▸ **Records**:
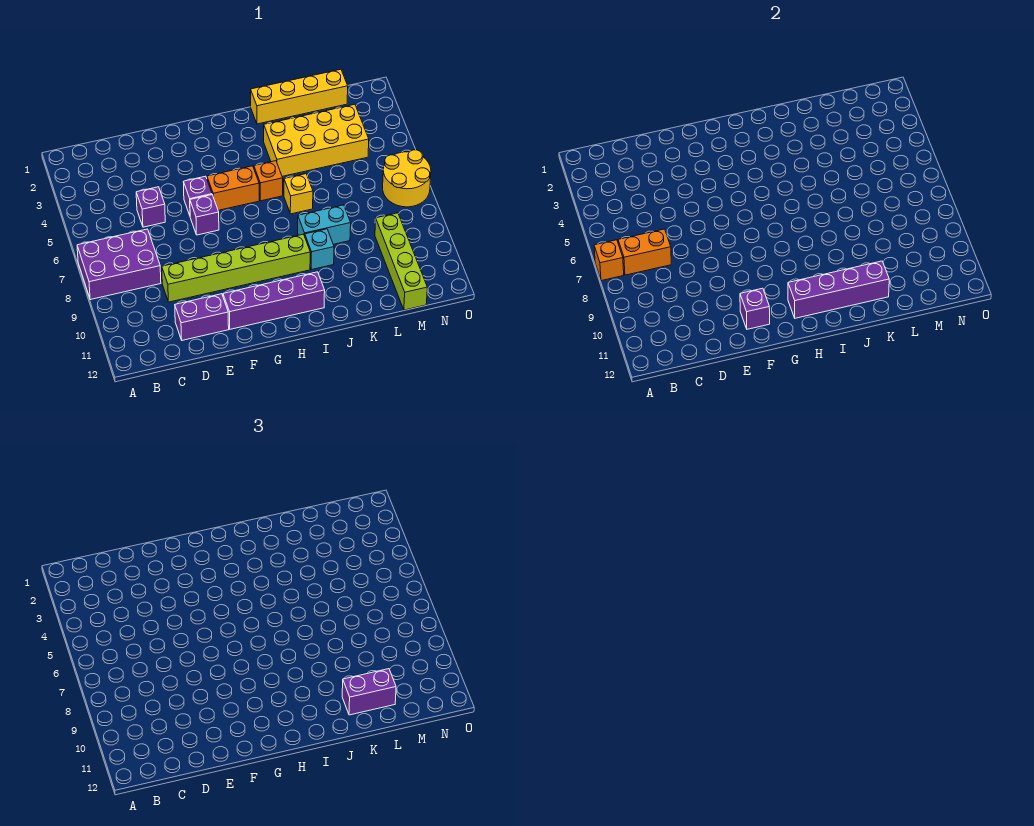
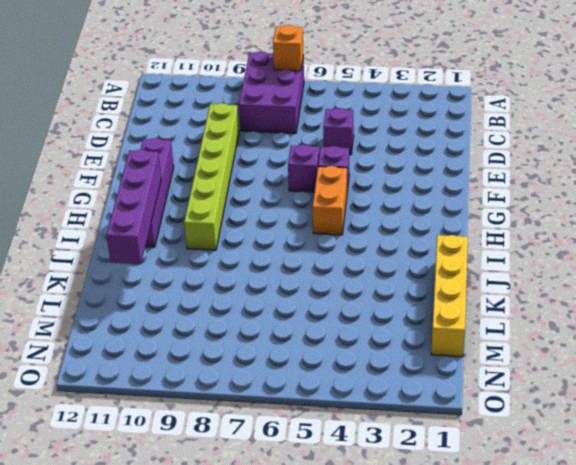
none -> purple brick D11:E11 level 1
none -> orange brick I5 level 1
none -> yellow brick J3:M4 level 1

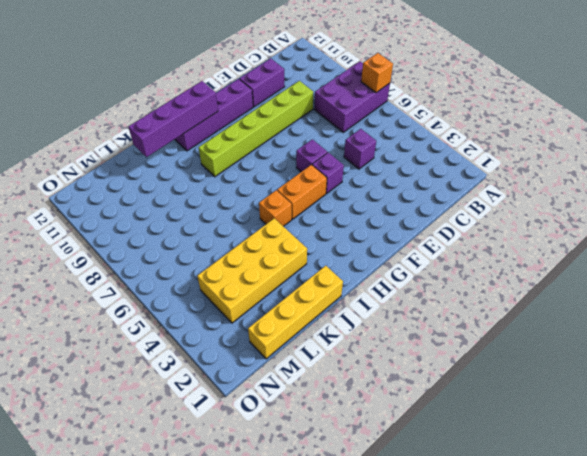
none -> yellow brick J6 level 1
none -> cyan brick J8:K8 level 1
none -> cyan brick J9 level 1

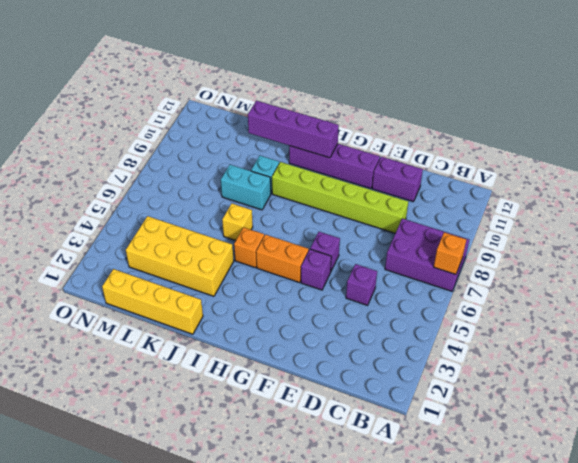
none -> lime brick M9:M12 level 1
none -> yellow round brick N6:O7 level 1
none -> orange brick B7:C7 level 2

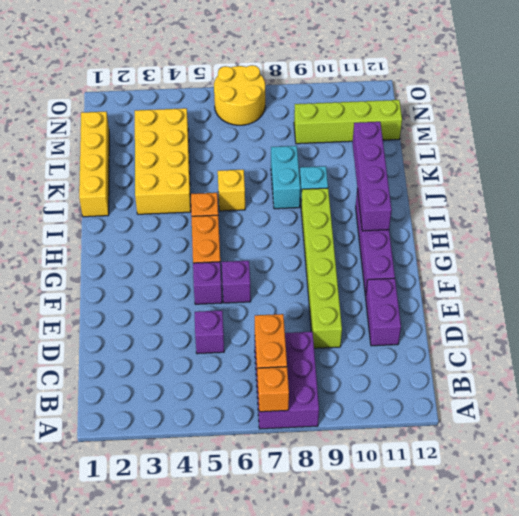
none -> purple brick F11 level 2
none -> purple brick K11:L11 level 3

▸ **Exercise prompt**: Among the entries, how many lines hold the string "purple"? Answer with a bare number.

▸ **Completed exercise**: 3